PROMPT: Copy out the records word for word, from the very first line through the line containing "33: 6:31 -> 6:36", including that line.

── EXTRACTED DATA

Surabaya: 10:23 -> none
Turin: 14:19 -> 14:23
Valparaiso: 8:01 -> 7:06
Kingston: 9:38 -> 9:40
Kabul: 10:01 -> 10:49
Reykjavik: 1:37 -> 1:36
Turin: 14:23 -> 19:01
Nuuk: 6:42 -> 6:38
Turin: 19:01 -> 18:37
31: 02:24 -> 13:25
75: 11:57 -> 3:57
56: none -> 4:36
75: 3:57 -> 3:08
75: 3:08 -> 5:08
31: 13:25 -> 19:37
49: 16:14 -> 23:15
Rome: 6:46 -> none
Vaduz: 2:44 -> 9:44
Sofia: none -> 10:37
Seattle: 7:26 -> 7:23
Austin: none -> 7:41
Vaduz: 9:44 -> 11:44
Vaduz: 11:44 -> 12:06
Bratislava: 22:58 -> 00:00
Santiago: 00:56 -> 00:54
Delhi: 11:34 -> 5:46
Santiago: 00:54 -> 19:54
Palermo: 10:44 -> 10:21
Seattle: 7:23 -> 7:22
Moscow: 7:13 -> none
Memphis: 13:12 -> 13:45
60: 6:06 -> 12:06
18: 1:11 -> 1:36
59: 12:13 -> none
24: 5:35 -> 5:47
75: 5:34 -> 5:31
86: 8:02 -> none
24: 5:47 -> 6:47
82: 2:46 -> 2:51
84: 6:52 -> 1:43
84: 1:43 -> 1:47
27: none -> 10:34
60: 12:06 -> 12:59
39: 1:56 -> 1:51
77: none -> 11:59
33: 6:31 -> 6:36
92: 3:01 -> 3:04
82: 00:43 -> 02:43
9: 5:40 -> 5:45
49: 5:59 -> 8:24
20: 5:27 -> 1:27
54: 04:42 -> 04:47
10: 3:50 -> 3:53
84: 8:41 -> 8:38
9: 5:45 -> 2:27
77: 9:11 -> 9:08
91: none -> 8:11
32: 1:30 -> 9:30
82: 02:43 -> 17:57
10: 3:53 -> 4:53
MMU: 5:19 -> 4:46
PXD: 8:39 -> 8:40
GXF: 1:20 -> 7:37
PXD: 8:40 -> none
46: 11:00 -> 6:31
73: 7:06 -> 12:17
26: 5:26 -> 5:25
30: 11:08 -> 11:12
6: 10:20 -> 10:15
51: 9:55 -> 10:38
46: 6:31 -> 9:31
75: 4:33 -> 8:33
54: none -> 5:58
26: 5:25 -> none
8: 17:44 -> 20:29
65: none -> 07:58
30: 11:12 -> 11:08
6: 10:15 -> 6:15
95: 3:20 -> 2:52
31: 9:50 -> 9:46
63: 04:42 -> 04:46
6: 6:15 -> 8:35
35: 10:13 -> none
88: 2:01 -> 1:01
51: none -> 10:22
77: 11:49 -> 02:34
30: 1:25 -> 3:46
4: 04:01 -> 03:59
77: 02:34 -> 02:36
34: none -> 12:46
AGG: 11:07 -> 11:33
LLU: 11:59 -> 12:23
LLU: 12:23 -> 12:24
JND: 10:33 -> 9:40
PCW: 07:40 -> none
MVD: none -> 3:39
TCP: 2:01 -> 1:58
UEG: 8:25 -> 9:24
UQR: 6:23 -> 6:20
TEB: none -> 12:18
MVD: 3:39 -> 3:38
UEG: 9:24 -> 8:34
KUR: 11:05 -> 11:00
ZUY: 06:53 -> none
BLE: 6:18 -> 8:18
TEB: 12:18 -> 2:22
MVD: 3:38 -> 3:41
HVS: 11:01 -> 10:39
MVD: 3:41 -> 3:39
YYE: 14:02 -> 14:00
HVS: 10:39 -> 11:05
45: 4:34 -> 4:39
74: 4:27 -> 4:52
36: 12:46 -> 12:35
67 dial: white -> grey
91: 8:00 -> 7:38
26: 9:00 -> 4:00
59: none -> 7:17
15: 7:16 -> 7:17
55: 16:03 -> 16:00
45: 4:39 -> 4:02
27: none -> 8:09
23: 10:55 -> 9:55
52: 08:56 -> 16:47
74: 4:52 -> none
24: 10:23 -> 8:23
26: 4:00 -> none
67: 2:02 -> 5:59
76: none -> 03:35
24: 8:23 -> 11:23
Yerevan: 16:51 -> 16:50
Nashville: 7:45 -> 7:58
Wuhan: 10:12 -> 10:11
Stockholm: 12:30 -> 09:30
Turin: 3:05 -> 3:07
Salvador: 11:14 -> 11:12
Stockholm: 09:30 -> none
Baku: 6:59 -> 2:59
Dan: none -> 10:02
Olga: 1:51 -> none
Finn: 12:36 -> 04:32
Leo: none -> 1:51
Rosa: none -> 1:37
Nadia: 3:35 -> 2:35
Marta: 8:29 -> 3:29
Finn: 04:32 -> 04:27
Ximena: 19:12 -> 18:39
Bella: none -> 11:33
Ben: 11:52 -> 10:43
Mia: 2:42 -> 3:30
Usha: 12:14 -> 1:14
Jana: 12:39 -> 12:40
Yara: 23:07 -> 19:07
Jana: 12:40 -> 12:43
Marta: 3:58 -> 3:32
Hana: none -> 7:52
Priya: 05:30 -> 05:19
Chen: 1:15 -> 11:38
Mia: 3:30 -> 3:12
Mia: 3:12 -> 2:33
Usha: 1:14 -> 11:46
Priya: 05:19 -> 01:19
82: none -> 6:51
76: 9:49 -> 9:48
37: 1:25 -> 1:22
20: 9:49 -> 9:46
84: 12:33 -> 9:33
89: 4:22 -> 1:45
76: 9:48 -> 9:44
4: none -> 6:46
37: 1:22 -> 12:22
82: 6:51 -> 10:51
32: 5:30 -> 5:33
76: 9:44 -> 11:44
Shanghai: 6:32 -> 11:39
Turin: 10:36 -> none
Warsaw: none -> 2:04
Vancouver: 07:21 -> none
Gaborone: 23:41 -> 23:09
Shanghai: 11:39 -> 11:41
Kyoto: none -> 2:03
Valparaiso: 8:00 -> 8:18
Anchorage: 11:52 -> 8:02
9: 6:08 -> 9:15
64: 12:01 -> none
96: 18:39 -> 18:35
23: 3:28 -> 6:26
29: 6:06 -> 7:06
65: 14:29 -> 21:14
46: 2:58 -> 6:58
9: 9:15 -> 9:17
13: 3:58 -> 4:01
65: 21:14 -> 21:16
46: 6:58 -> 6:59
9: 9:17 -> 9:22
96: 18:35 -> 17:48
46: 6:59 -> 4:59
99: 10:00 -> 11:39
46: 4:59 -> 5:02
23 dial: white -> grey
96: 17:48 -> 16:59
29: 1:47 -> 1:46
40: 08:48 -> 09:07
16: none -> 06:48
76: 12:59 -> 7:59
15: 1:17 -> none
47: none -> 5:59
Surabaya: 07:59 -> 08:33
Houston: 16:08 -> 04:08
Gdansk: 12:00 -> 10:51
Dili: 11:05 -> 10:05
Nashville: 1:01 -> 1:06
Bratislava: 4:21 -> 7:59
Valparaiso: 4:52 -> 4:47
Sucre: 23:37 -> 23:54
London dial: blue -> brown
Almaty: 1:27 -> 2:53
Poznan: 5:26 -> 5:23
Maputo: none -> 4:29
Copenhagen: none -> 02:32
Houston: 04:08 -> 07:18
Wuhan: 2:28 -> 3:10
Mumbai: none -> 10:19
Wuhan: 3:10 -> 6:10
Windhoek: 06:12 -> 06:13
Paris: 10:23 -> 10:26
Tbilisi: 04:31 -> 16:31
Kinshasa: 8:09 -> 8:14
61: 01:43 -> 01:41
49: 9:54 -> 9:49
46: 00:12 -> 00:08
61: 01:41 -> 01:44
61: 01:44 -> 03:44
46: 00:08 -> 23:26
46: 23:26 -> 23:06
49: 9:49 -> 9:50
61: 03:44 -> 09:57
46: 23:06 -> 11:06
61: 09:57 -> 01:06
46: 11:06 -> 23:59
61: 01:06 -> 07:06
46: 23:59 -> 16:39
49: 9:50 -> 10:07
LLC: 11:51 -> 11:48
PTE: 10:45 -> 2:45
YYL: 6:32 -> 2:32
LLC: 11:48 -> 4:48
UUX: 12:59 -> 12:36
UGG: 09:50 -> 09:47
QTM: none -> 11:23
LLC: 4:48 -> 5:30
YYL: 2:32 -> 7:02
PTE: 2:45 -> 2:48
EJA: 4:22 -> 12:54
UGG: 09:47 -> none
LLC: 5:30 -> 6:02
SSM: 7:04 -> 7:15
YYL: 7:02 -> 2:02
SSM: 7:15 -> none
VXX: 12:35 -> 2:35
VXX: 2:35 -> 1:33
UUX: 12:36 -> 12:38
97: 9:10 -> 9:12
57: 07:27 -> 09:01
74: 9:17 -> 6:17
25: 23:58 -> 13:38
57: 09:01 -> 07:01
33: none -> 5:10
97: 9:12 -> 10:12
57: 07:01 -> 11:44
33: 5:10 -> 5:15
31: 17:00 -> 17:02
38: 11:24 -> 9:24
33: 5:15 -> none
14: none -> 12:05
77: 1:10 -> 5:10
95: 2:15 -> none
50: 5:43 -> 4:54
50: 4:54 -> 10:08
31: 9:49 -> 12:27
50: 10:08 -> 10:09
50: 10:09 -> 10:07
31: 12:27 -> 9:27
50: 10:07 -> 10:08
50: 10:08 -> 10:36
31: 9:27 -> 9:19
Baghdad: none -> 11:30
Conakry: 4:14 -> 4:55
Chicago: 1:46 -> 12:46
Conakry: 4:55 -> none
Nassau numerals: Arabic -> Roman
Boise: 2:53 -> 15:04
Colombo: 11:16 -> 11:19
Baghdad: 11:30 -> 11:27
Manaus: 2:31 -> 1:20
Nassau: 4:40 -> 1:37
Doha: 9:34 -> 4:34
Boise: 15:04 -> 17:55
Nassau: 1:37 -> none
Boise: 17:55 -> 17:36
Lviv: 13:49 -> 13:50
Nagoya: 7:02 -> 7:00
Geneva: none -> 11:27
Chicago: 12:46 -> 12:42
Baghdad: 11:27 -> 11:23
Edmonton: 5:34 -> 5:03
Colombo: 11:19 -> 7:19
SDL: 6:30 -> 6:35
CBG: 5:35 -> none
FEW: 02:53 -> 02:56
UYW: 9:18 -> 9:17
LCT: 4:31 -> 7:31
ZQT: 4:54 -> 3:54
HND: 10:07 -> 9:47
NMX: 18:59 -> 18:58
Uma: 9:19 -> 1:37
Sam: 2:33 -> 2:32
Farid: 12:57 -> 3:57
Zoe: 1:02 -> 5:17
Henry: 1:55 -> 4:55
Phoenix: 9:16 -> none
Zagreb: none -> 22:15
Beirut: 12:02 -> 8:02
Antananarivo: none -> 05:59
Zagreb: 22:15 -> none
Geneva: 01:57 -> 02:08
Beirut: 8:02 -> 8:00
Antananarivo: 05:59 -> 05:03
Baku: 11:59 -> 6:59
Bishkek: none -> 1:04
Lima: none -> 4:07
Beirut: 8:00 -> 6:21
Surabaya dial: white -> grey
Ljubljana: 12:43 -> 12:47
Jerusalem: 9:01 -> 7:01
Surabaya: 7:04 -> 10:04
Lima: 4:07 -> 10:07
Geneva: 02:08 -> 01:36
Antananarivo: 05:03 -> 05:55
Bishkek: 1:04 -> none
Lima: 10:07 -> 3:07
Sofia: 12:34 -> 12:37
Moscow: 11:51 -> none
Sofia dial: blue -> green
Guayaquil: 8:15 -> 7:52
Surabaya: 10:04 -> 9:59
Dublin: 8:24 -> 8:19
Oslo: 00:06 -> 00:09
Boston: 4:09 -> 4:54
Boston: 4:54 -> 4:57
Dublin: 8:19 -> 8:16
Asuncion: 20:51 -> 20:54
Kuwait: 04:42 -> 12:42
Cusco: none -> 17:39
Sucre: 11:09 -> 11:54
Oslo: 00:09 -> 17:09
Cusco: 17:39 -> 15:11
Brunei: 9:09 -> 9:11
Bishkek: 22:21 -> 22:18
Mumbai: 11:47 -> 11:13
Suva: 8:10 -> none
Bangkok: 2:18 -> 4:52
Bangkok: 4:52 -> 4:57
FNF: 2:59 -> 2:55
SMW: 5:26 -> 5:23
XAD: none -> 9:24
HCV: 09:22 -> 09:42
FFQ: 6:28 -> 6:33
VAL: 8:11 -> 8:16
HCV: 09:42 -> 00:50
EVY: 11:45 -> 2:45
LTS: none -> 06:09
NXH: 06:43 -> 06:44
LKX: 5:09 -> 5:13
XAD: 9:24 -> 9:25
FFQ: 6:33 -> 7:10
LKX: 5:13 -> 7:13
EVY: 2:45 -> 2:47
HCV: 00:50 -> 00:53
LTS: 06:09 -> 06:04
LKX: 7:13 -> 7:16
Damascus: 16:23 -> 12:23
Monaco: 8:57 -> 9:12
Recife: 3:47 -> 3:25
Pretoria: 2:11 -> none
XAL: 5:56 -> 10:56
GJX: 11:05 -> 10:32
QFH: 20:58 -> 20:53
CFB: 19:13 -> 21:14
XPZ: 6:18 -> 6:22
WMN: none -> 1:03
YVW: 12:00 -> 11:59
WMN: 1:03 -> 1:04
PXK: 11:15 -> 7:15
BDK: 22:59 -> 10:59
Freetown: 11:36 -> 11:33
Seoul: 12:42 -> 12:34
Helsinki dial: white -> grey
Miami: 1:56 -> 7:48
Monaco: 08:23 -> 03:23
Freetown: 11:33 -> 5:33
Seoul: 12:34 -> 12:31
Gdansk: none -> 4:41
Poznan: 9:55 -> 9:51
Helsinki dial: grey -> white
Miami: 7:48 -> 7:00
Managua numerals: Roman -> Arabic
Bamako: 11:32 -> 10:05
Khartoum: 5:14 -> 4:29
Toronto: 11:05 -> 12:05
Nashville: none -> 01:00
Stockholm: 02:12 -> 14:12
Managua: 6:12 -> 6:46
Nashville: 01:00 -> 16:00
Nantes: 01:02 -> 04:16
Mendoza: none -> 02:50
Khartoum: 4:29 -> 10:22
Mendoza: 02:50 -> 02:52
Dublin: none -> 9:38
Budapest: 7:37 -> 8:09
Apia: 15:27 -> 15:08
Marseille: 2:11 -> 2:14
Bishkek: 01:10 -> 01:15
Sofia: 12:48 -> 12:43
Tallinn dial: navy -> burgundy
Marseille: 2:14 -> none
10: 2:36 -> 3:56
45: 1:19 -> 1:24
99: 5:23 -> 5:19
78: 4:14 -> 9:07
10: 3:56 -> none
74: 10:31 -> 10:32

────

FULL RESPONSE:
Surabaya: 10:23 -> none
Turin: 14:19 -> 14:23
Valparaiso: 8:01 -> 7:06
Kingston: 9:38 -> 9:40
Kabul: 10:01 -> 10:49
Reykjavik: 1:37 -> 1:36
Turin: 14:23 -> 19:01
Nuuk: 6:42 -> 6:38
Turin: 19:01 -> 18:37
31: 02:24 -> 13:25
75: 11:57 -> 3:57
56: none -> 4:36
75: 3:57 -> 3:08
75: 3:08 -> 5:08
31: 13:25 -> 19:37
49: 16:14 -> 23:15
Rome: 6:46 -> none
Vaduz: 2:44 -> 9:44
Sofia: none -> 10:37
Seattle: 7:26 -> 7:23
Austin: none -> 7:41
Vaduz: 9:44 -> 11:44
Vaduz: 11:44 -> 12:06
Bratislava: 22:58 -> 00:00
Santiago: 00:56 -> 00:54
Delhi: 11:34 -> 5:46
Santiago: 00:54 -> 19:54
Palermo: 10:44 -> 10:21
Seattle: 7:23 -> 7:22
Moscow: 7:13 -> none
Memphis: 13:12 -> 13:45
60: 6:06 -> 12:06
18: 1:11 -> 1:36
59: 12:13 -> none
24: 5:35 -> 5:47
75: 5:34 -> 5:31
86: 8:02 -> none
24: 5:47 -> 6:47
82: 2:46 -> 2:51
84: 6:52 -> 1:43
84: 1:43 -> 1:47
27: none -> 10:34
60: 12:06 -> 12:59
39: 1:56 -> 1:51
77: none -> 11:59
33: 6:31 -> 6:36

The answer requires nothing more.